Exercise brief: Give back a single number: the count of lines in the data that contain the string "white".

Recorded data
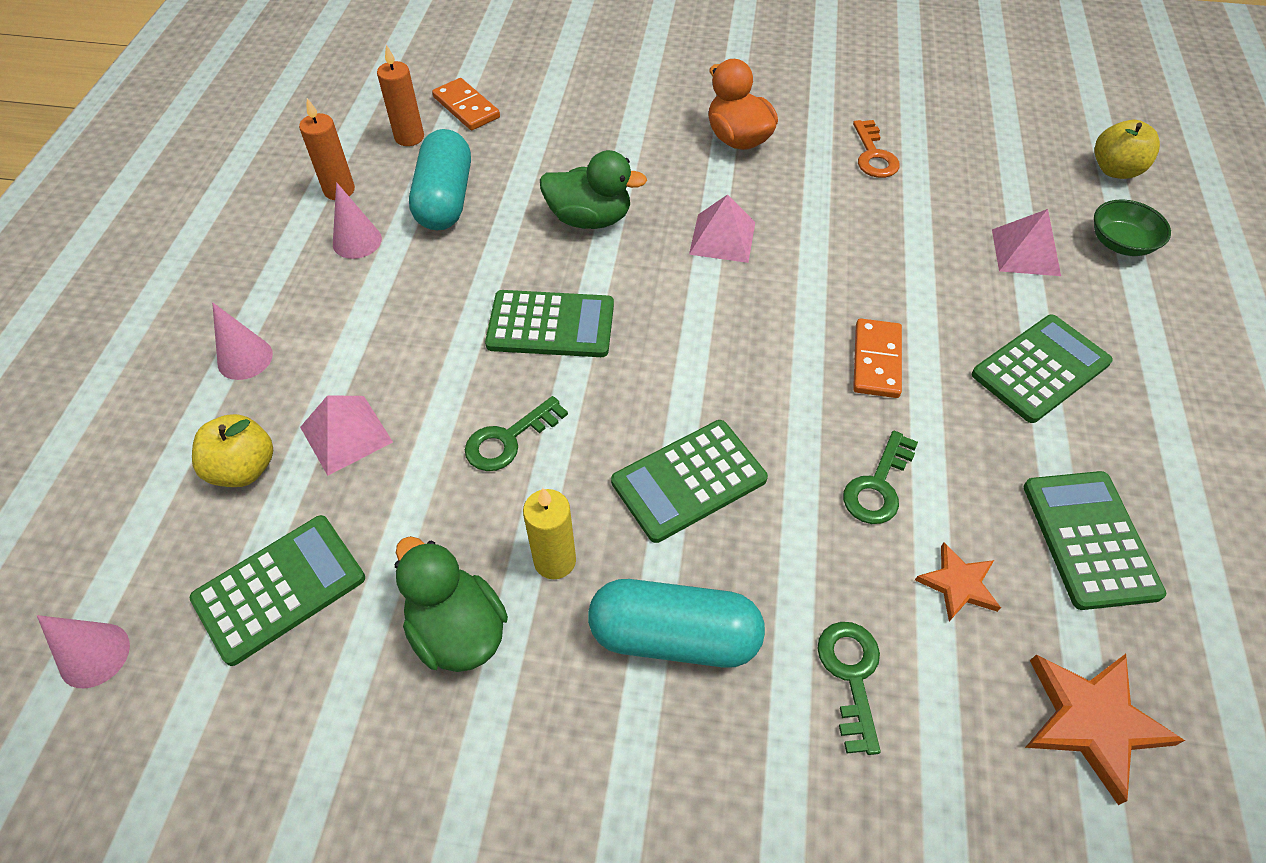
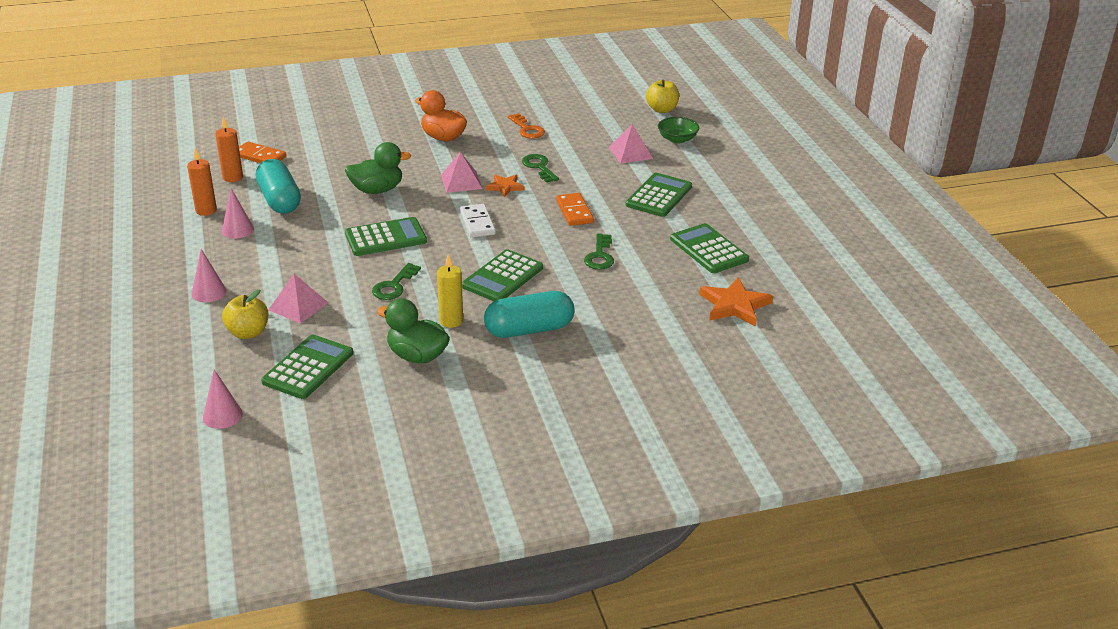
camera: 25 degrees left, 20 degrees down
(706, 337) = (477, 223): none -> white domino
(851, 676) = (621, 320): green key -> green key (539, 167)
(958, 584) = (655, 279): orange star -> orange star (505, 187)

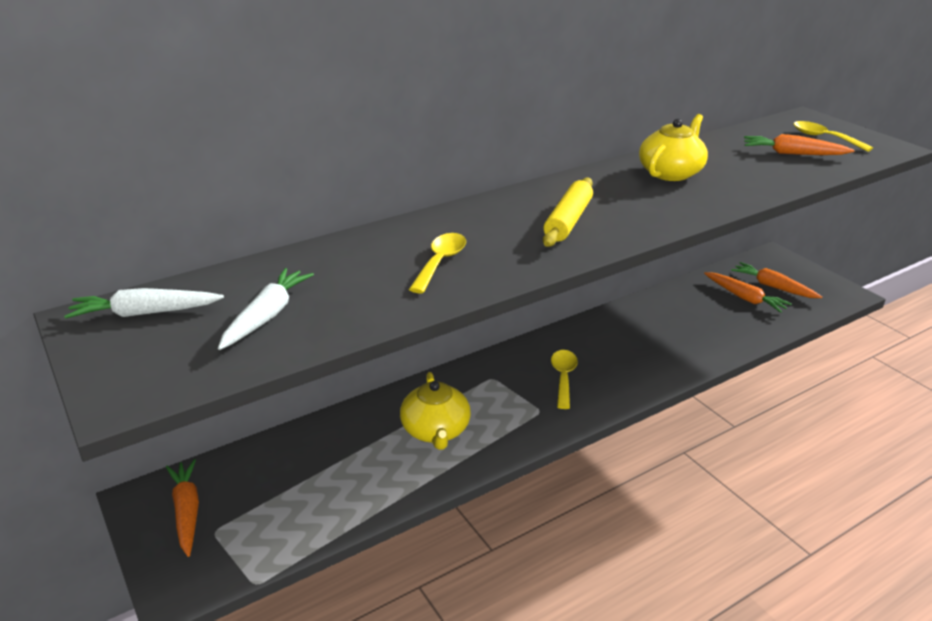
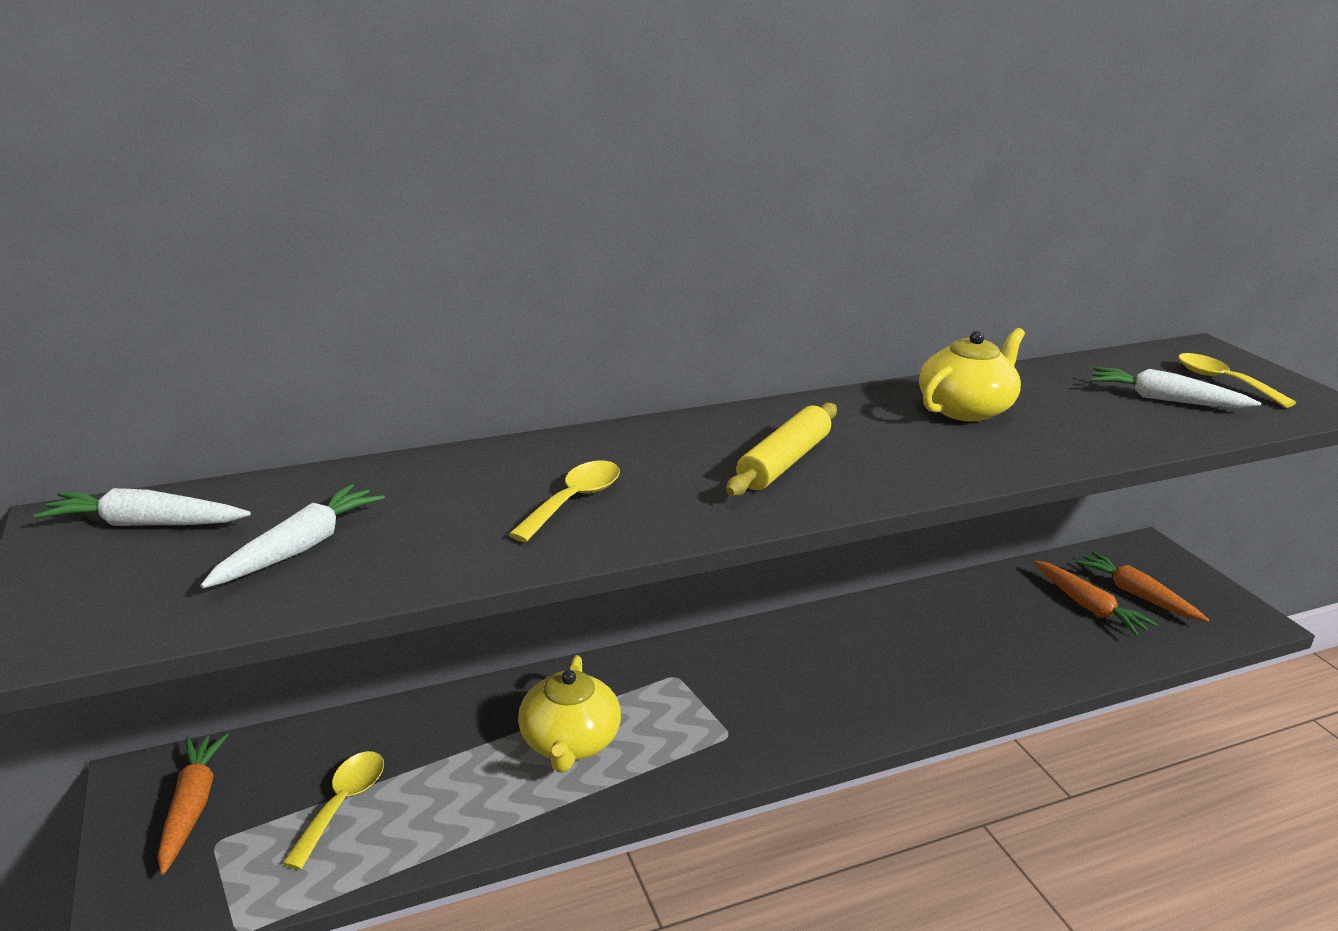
camera: 10 degrees right, 5 degrees down
(563, 377) = (779, 689): yellow spoon -> yellow spoon (343, 804)
(793, 154) = (1165, 400): orange carrot -> white carrot

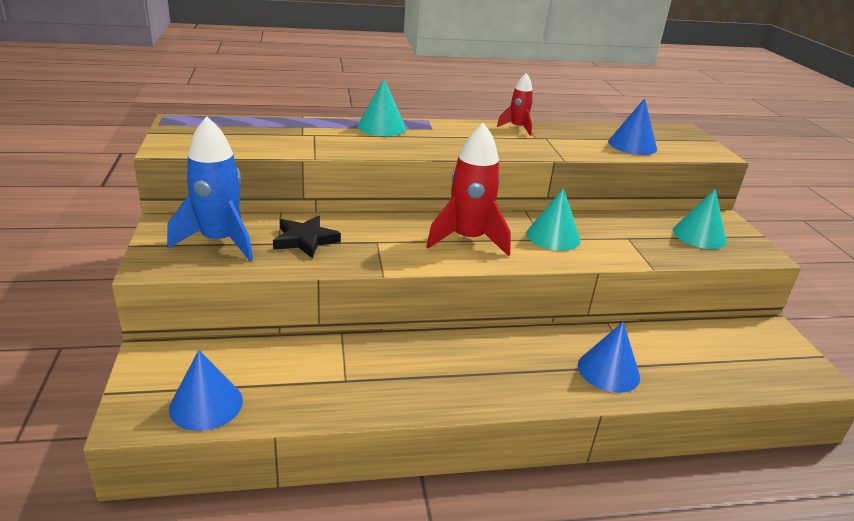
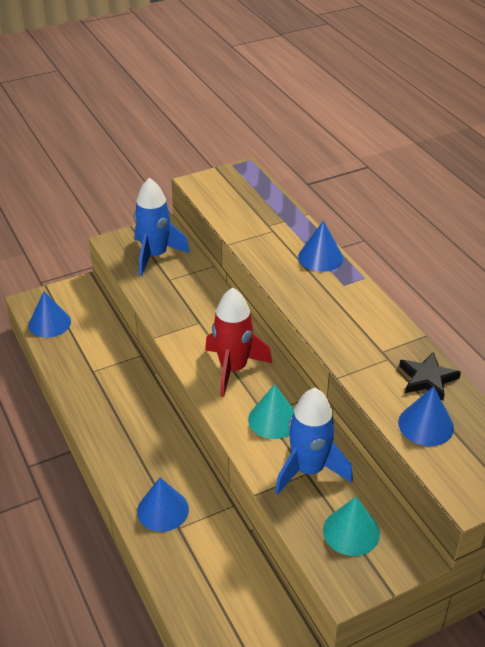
camera: 75 degrees right, 10 degrees up
(305, 240) = (180, 289): black star -> black star (427, 379)
(381, 127) = (320, 257): turquoise cone -> blue cone
(517, 128) = (396, 335): red rocket -> none
(624, 236) = (309, 470): none -> blue rocket

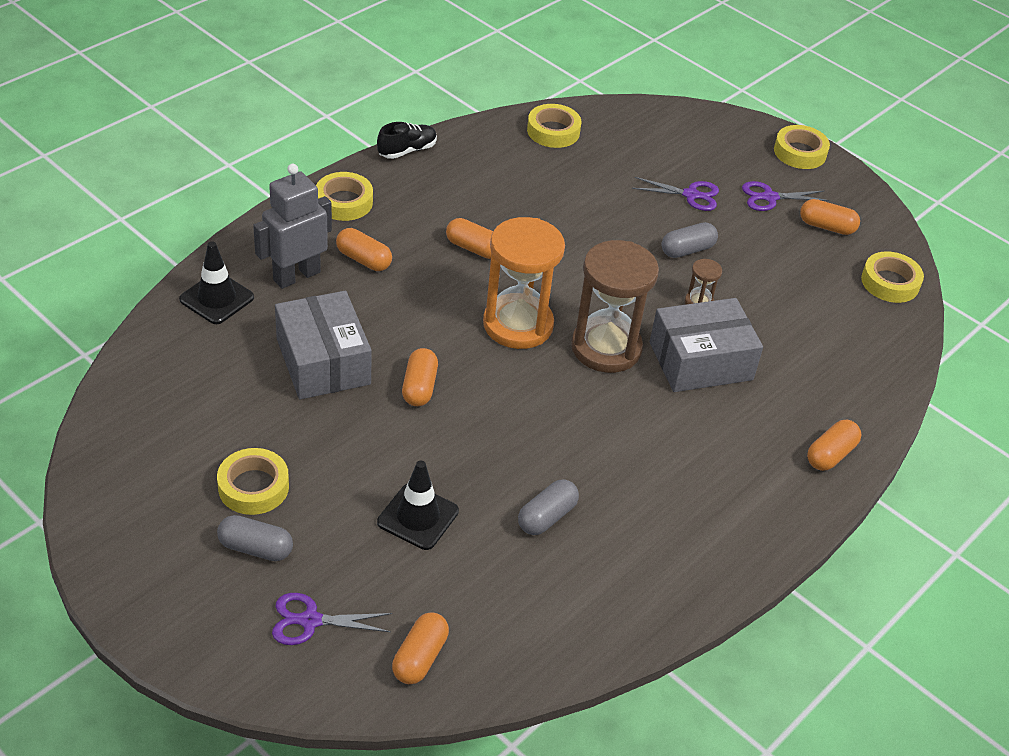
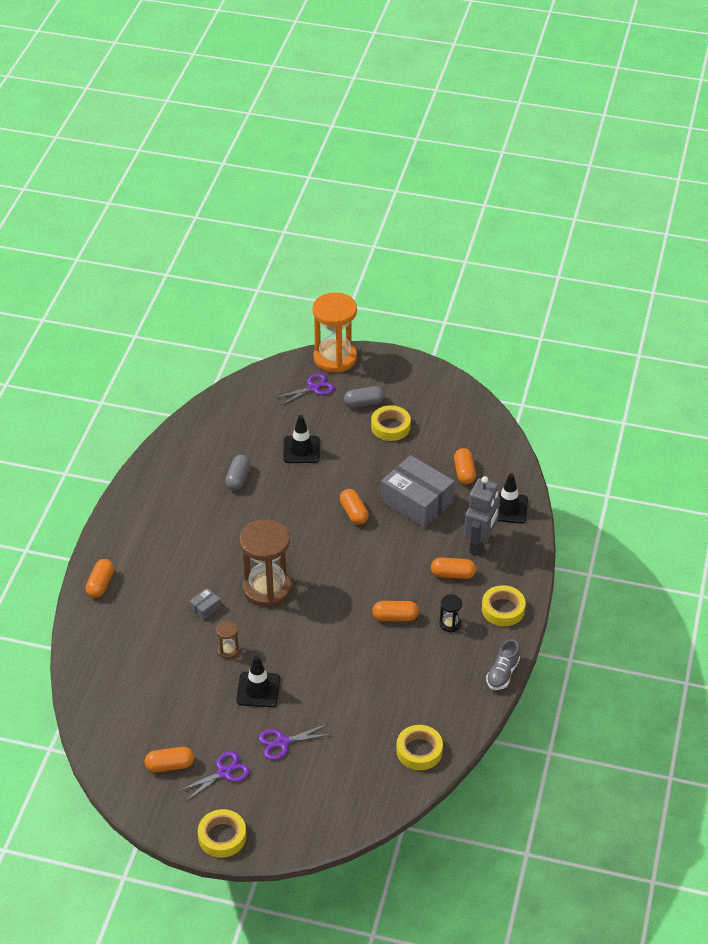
camera: 155 degrees right, 0 degrees up
(407, 150) = (502, 674): black shoe -> grey shoe
(417, 215) = (450, 624): none -> black hourglass
(420, 657) = (254, 396): orange capsule -> orange capsule (464, 472)
(518, 324) = (329, 577): orange hourglass -> orange hourglass (335, 358)
(687, 250) = (258, 690): grey capsule -> black traffic cone
(700, 361) = (205, 608): grey box -> grey box, size x0.41
(890, 282) = (105, 736): yellow tape -> none

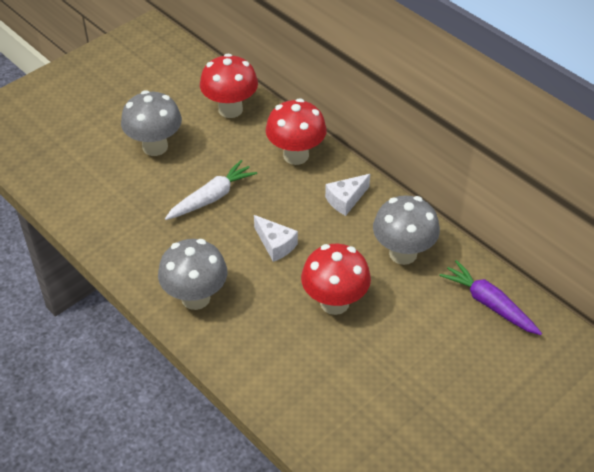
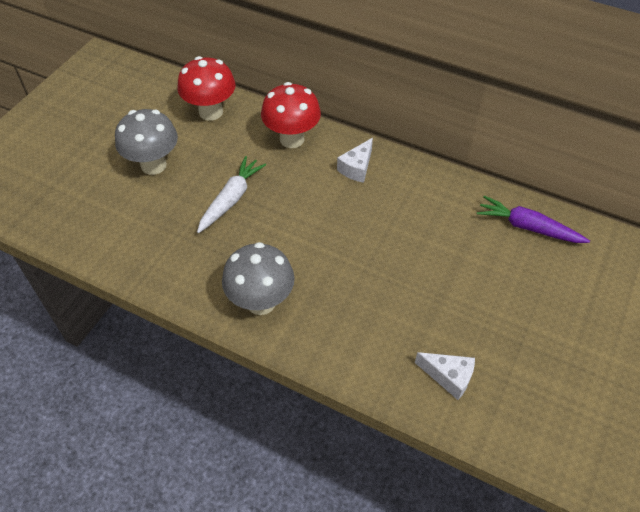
camera: 20 degrees left, 5 degrees up
(275, 244) = (313, 227): white cheese -> white cheese (449, 377)
(334, 303) = (394, 267): red mushroom -> none
(403, 253) = (431, 203): grey mushroom -> none

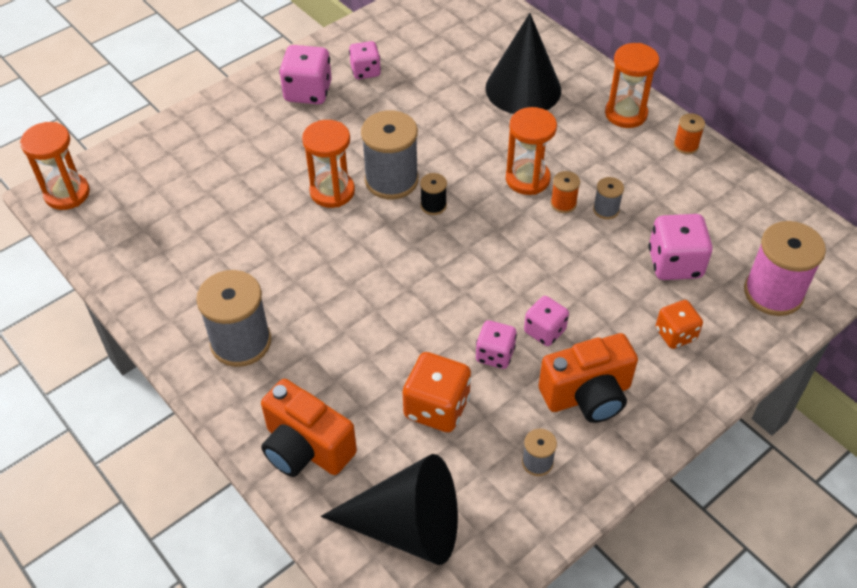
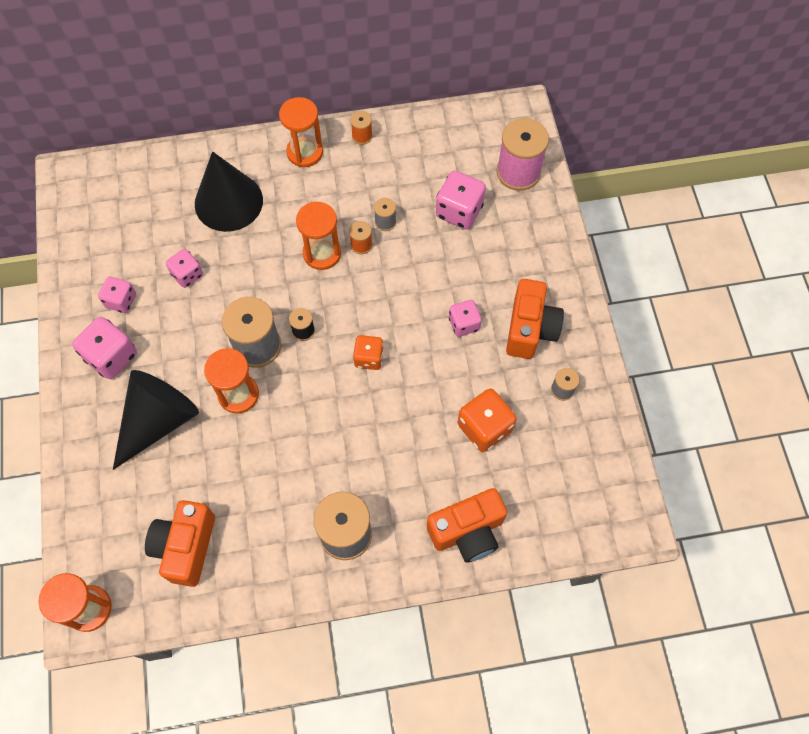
camera: 60 degrees left, 15 degrees up
(158, 229) = (186, 547): none -> orange camera
(407, 526) = (565, 496): black cone -> black cone (158, 421)
(495, 354) = (464, 366): pink dice -> pink dice (187, 275)
(675, 334) = (515, 248): orange dice -> orange dice (369, 358)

Answer box: 3